Transcribe every entry that follows, word for word, and omit the images.

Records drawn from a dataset
= = = = =
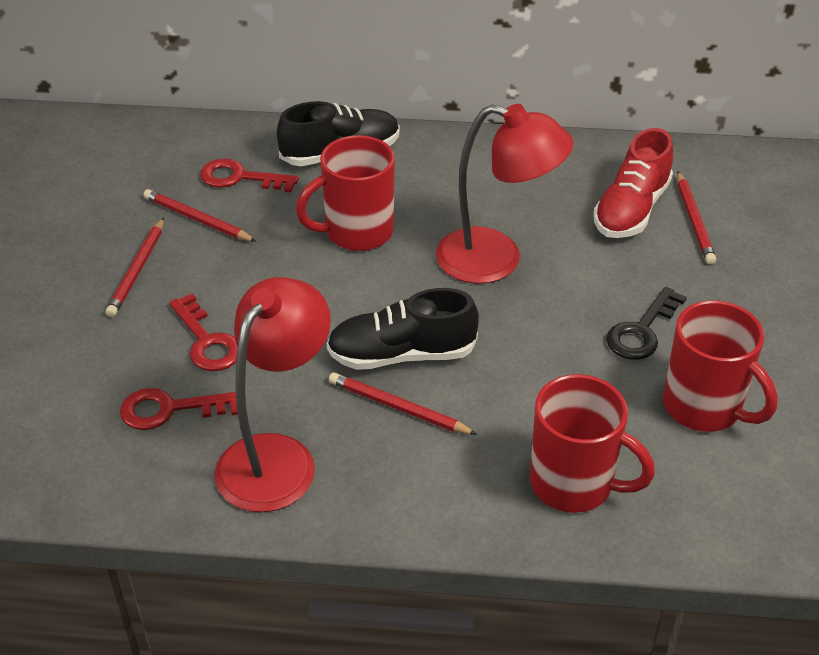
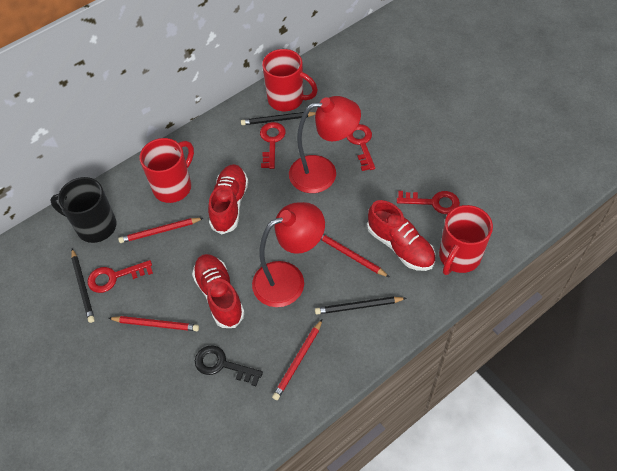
black mug: 0 -> 1
black pencil: 0 -> 3
black shoe: 2 -> 0
red key: 3 -> 4
red shoe: 1 -> 3

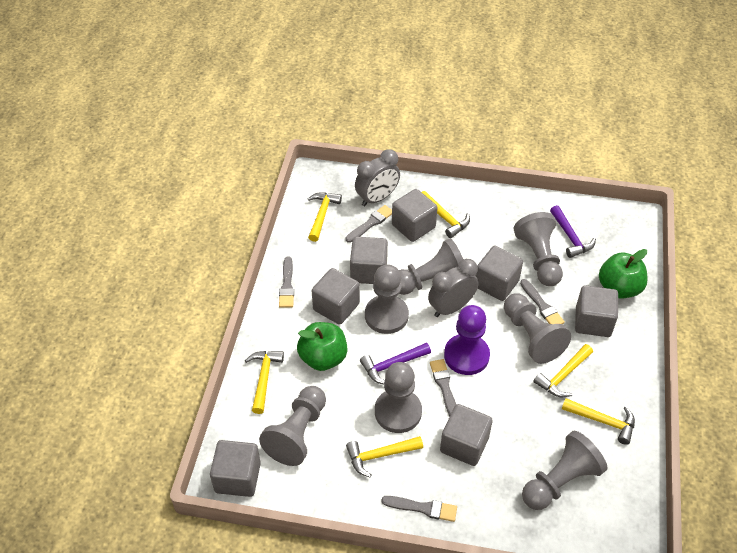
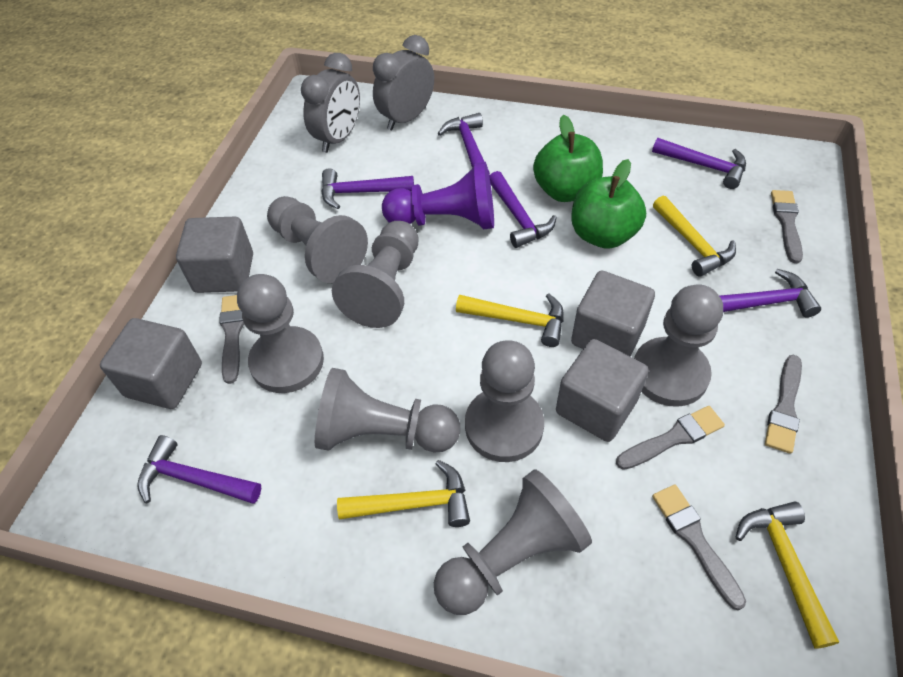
grey cube: 7 -> 4
purple hammer: 2 -> 6
yellow hammer: 6 -> 4

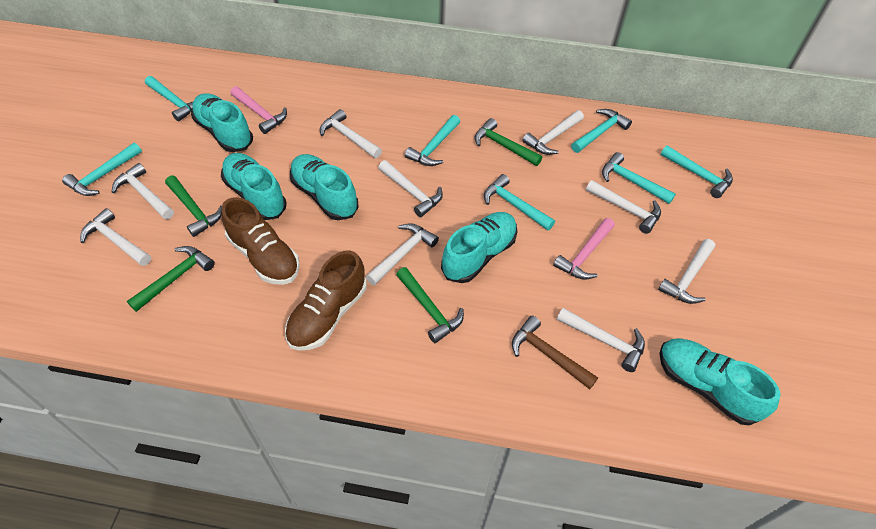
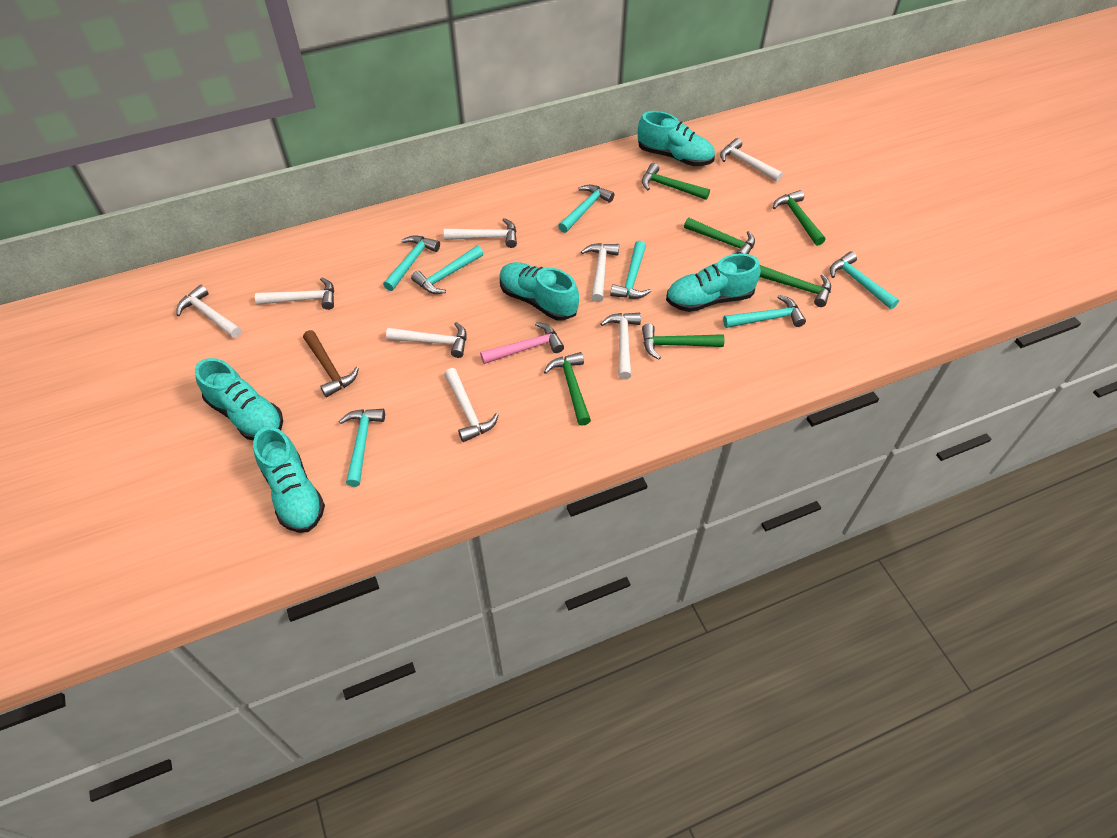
brown shoe: 2 -> 0
green hammer: 4 -> 6
pink hammer: 2 -> 1
white hammer: 9 -> 8

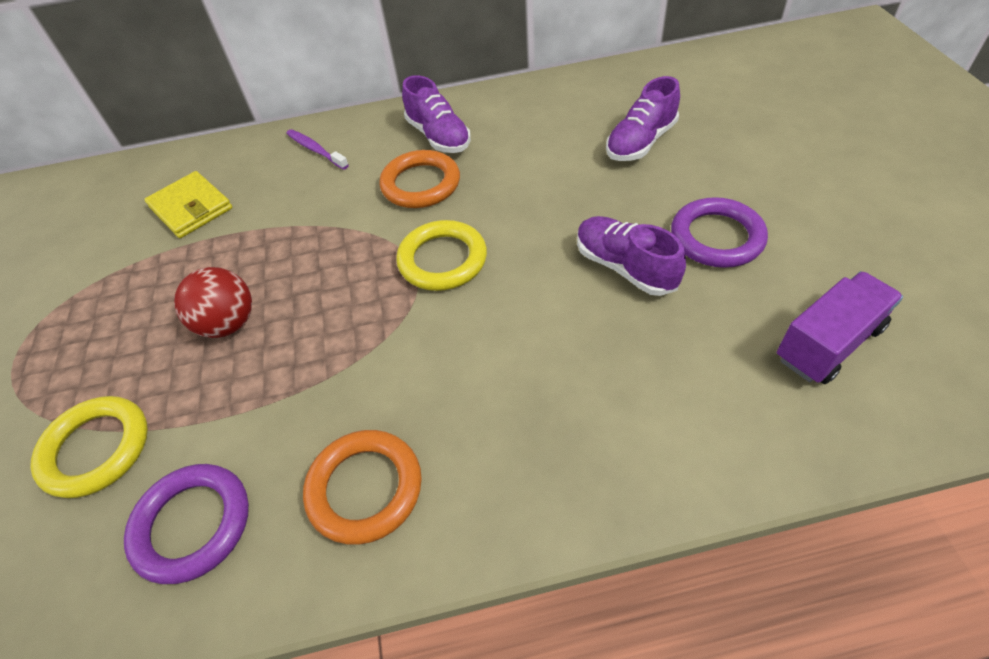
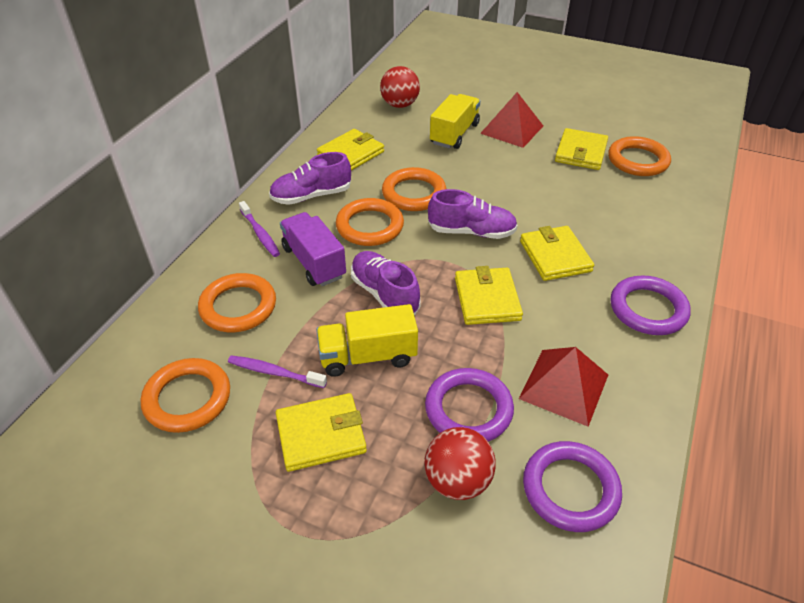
orange ring: 2 -> 5
purple ring: 2 -> 3
purple toothbrush: 1 -> 2
red ball: 1 -> 2
red pyramid: 0 -> 2
yellow ring: 2 -> 0
yellow truck: 0 -> 2
yellow wallet: 1 -> 5

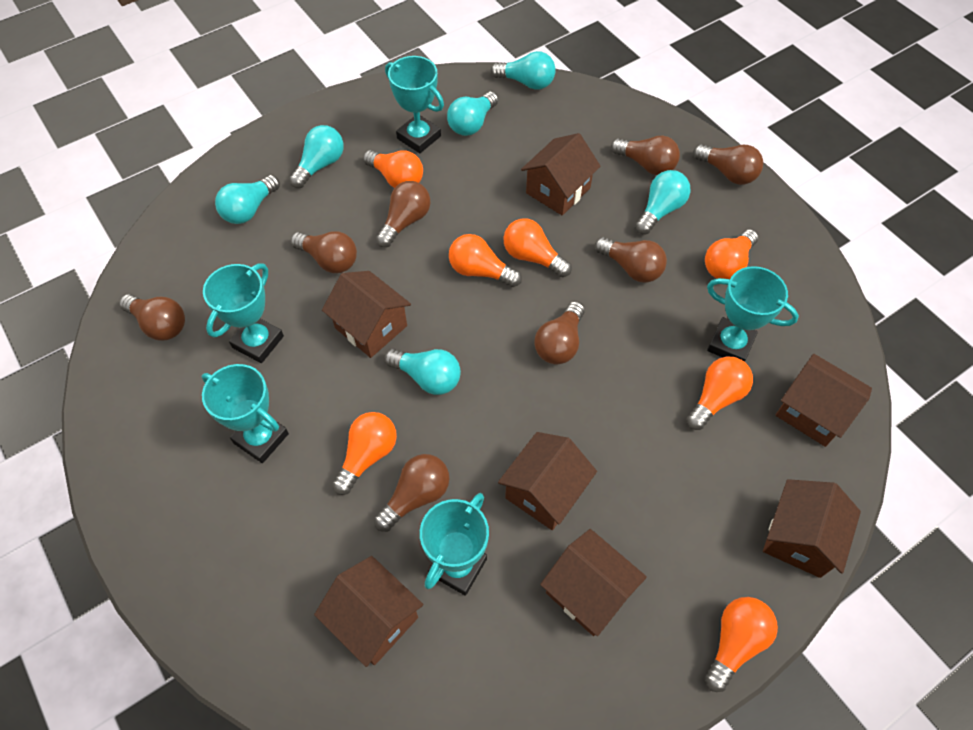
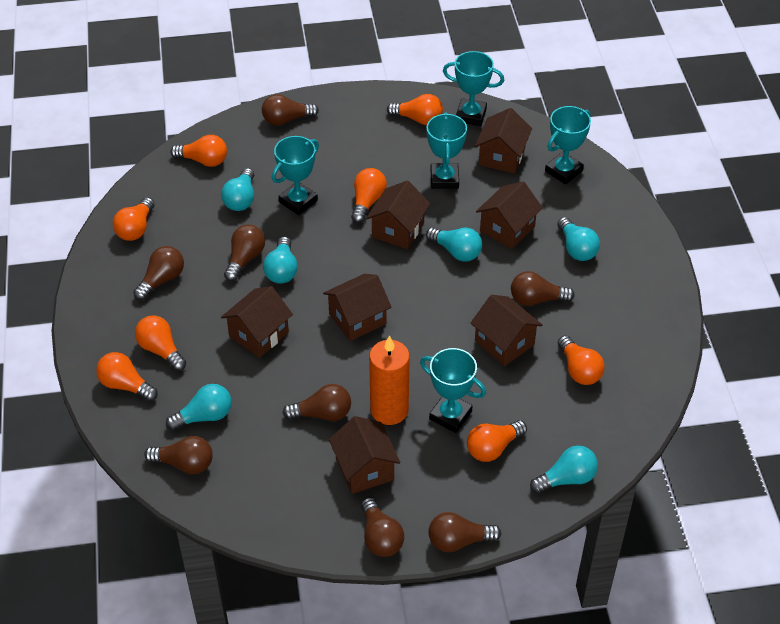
orange candle: 0 -> 1
orange light bulb: 7 -> 8

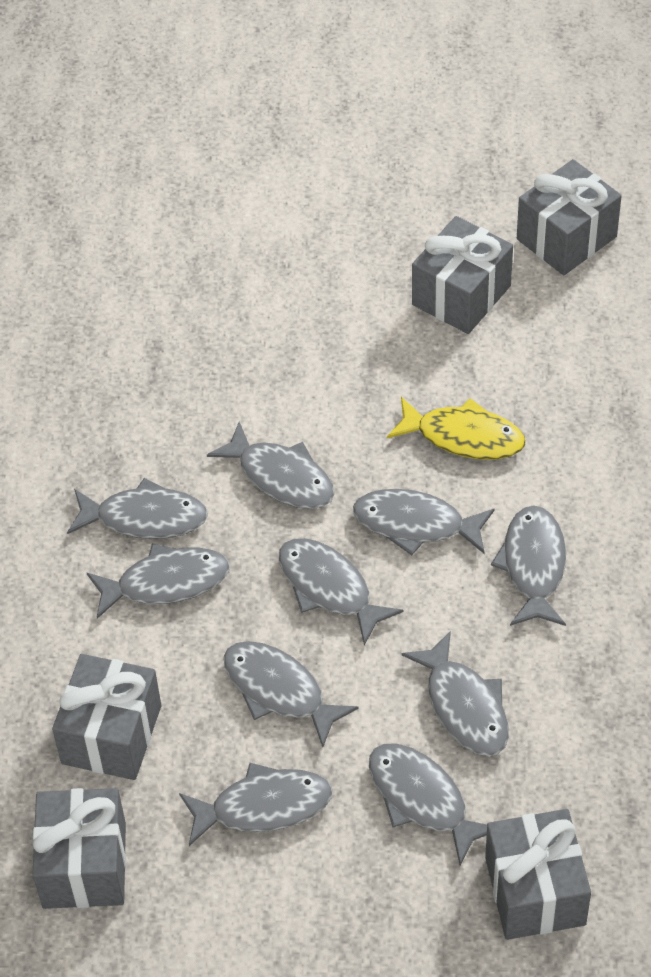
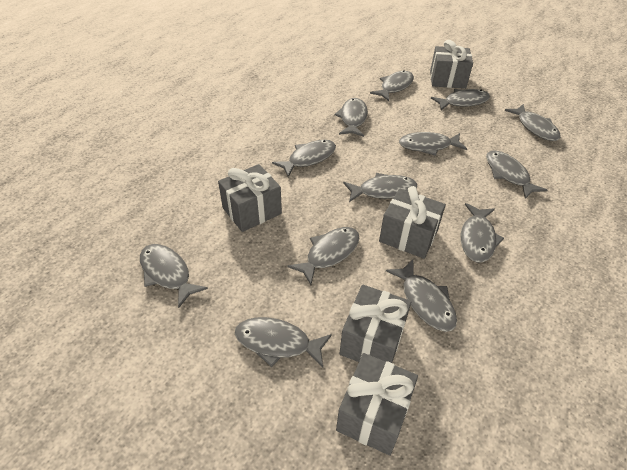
grey fish: 10 -> 13
yellow fish: 1 -> 0

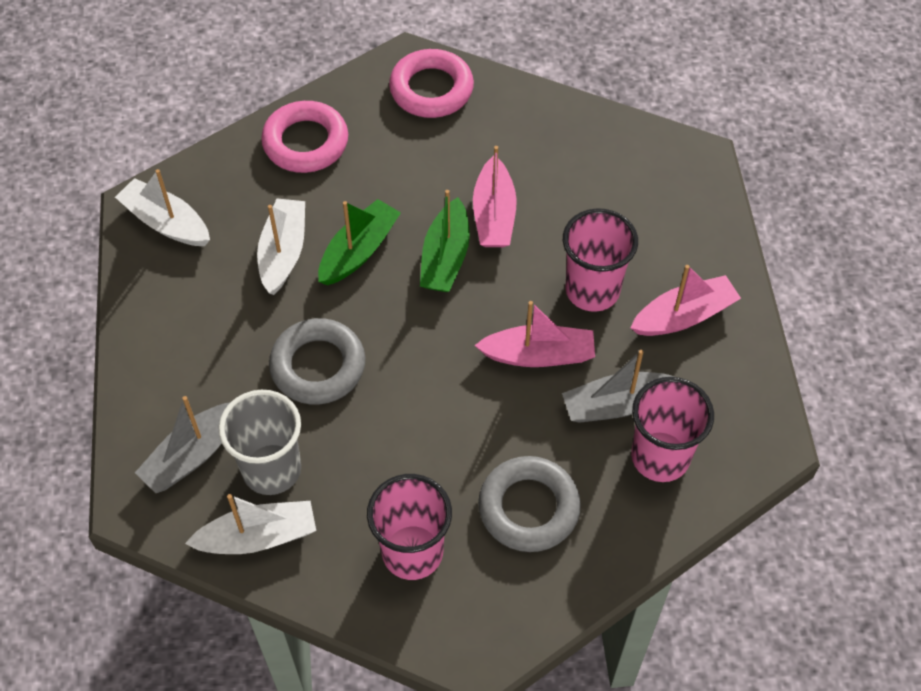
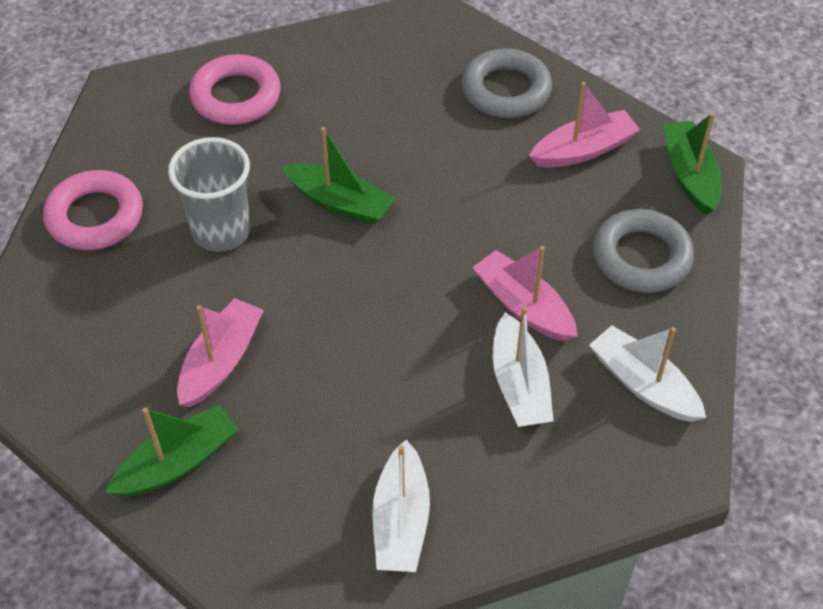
green boat: 2 -> 3
grey boat: 2 -> 0
pink cup: 3 -> 0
= = = = =
Completed task
black mug: 0 -> 1
black pencil: 0 -> 3
black shoe: 2 -> 0
red key: 3 -> 4
red shoe: 1 -> 3

grey cube: 7 -> 4
purple hammer: 2 -> 6
yellow hammer: 6 -> 4

brown shoe: 2 -> 0
green hammer: 4 -> 6
pink hammer: 2 -> 1
white hammer: 9 -> 8

orange ring: 2 -> 5
purple ring: 2 -> 3
purple toothbrush: 1 -> 2
red ball: 1 -> 2
red pyramid: 0 -> 2
yellow ring: 2 -> 0
yellow truck: 0 -> 2
yellow wallet: 1 -> 5

orange candle: 0 -> 1
orange light bulb: 7 -> 8

grey fish: 10 -> 13
yellow fish: 1 -> 0

green boat: 2 -> 3
grey boat: 2 -> 0
pink cup: 3 -> 0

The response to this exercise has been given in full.